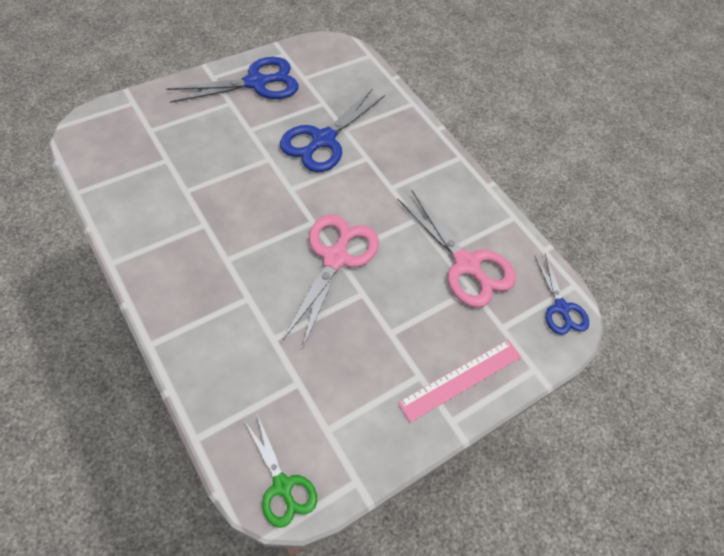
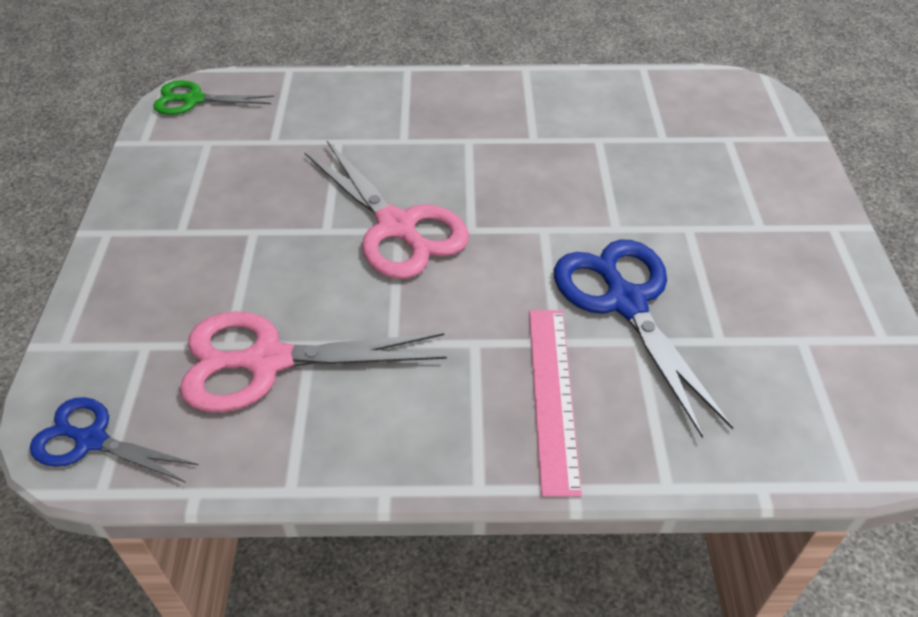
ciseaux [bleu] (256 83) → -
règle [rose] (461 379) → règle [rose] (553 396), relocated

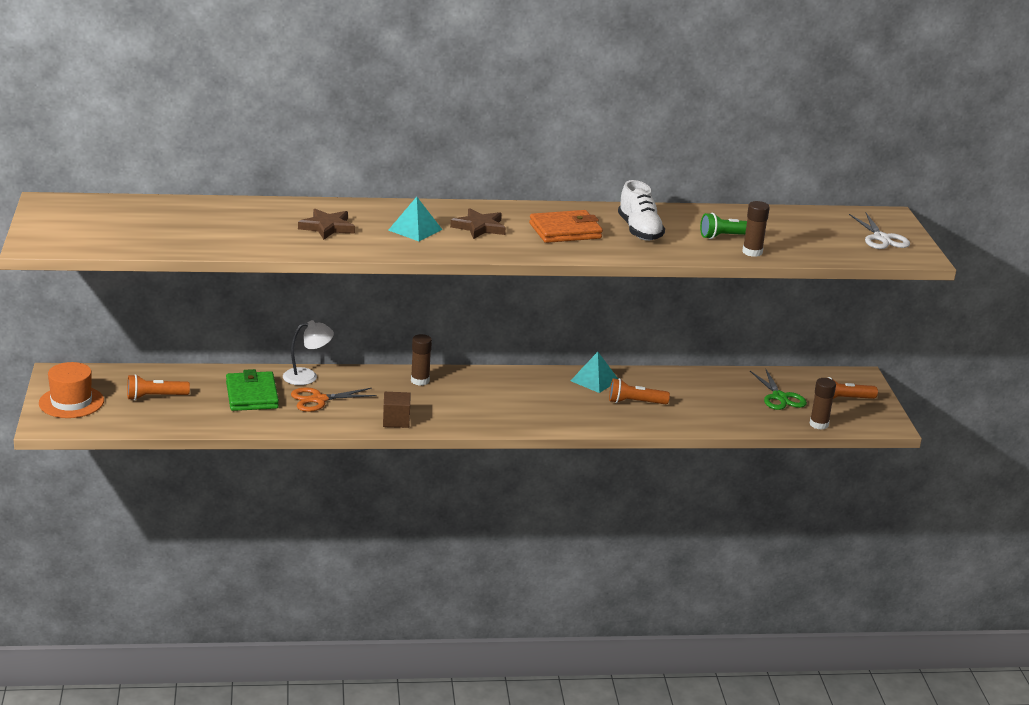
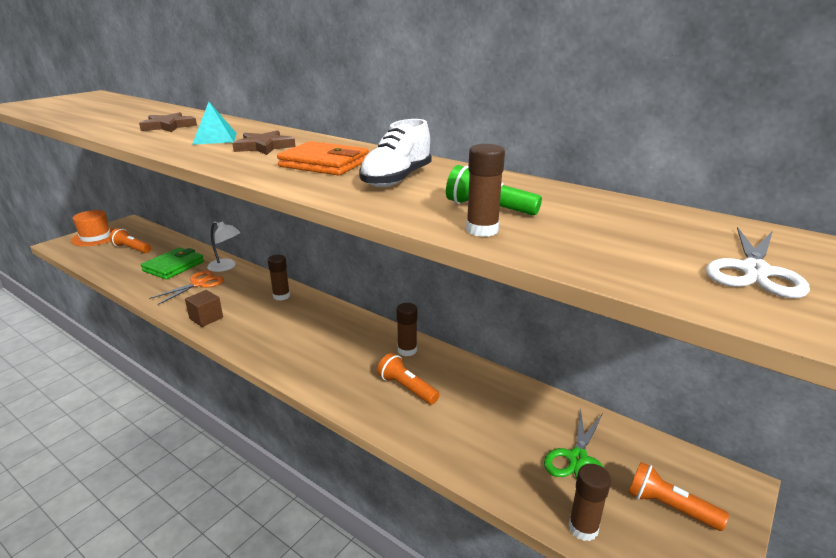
pyramide [turquoise] (594 380) → bâton de colle [marron] (407 350)
ciseaux [orange] (319 400) → ciseaux [orange] (198 284), 105 degrees clockwise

════════

● Your goal: Whenever a line of the data holds the string "ciseaux", pick that line out.

● Answer box:
ciseaux [bleu] (256 83) → -
ciseaux [orange] (319 400) → ciseaux [orange] (198 284), 105 degrees clockwise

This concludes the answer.